— EXTRACTED INFORMATION —
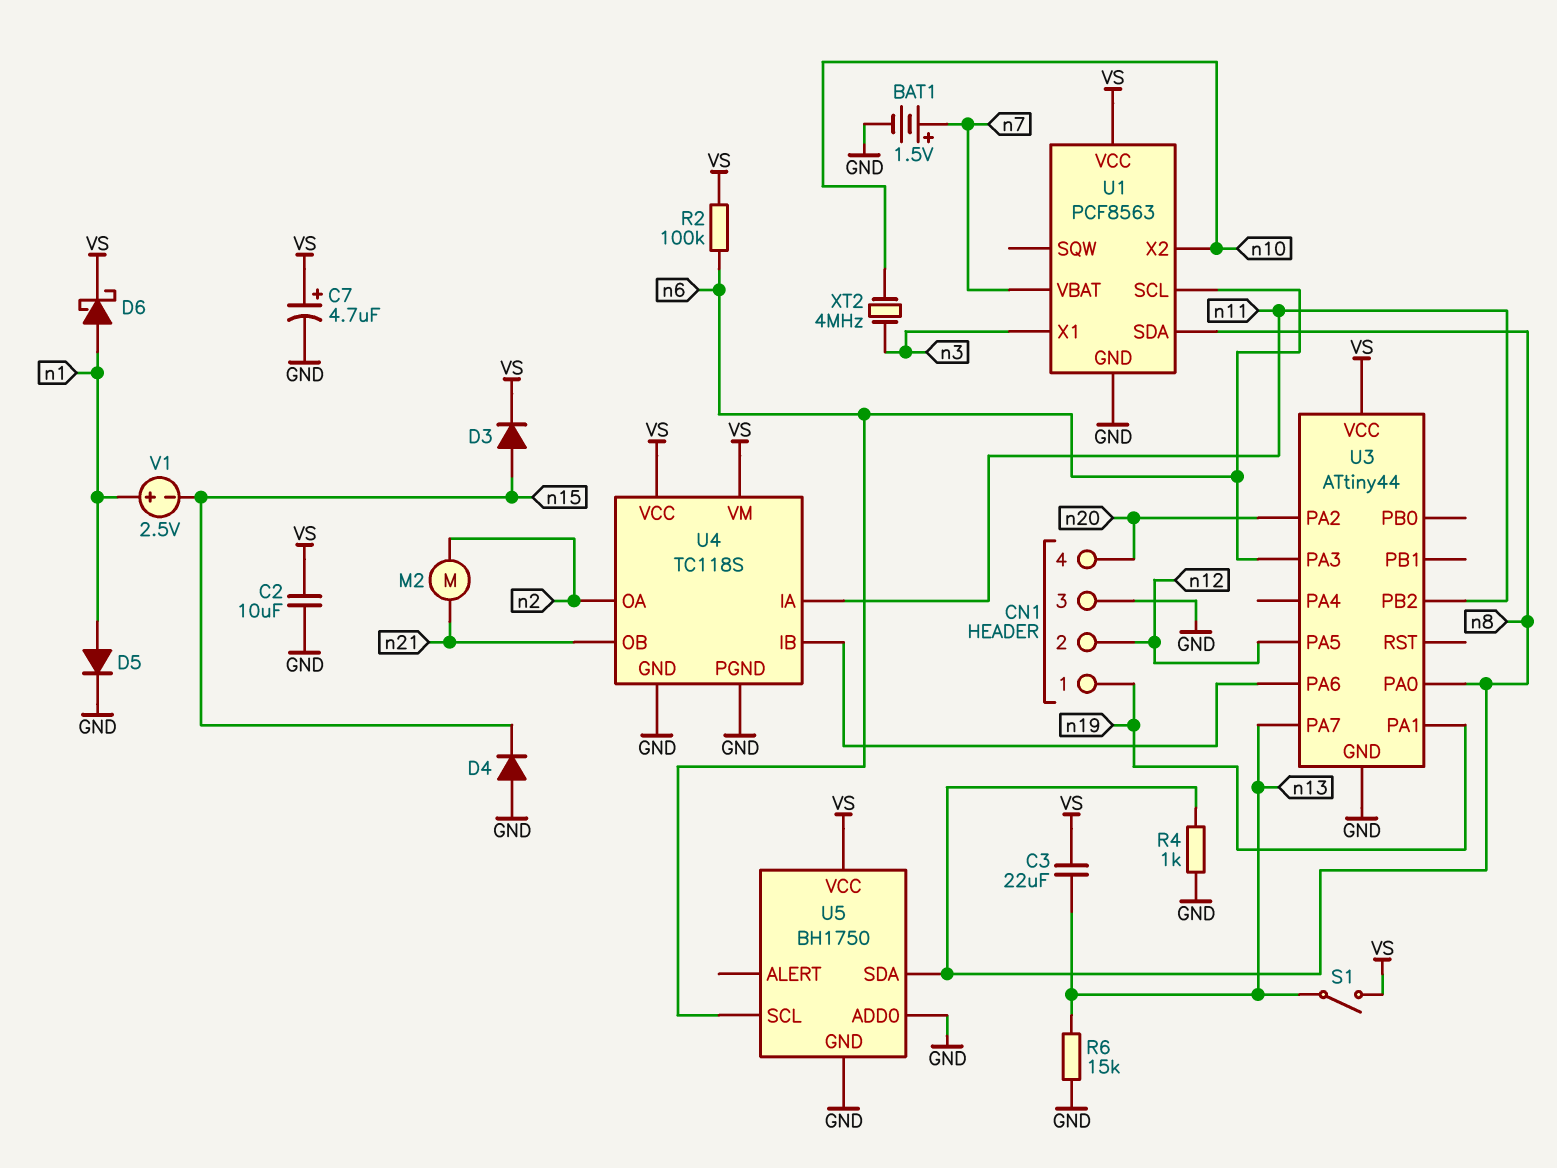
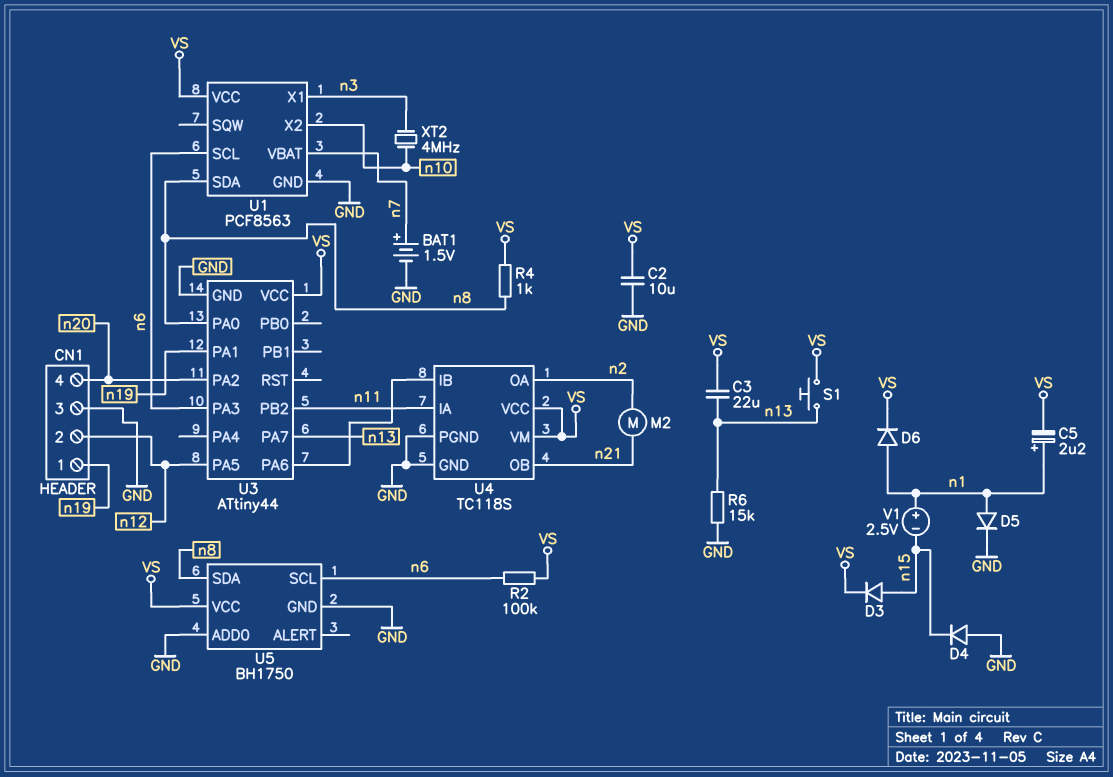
C5: none -> 2.2uF (plus n1, minus VS)
C7: 4.7uF (plus VS, minus GND) -> none
D6: schottky (A n1, K VS) -> diode (A n1, K VS)
R4: 1k (GND, n8) -> 1k (VS, n8)
S1: switch (VS, n13) -> button (VS, n13)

— WHAT TO WORK ON —
Although the records above contain pictures, only their text is to be repeated, exactly as given.

— EXERCISE OUTPUT —
C5: none -> 2.2uF (plus n1, minus VS)
C7: 4.7uF (plus VS, minus GND) -> none
D6: schottky (A n1, K VS) -> diode (A n1, K VS)
R4: 1k (GND, n8) -> 1k (VS, n8)
S1: switch (VS, n13) -> button (VS, n13)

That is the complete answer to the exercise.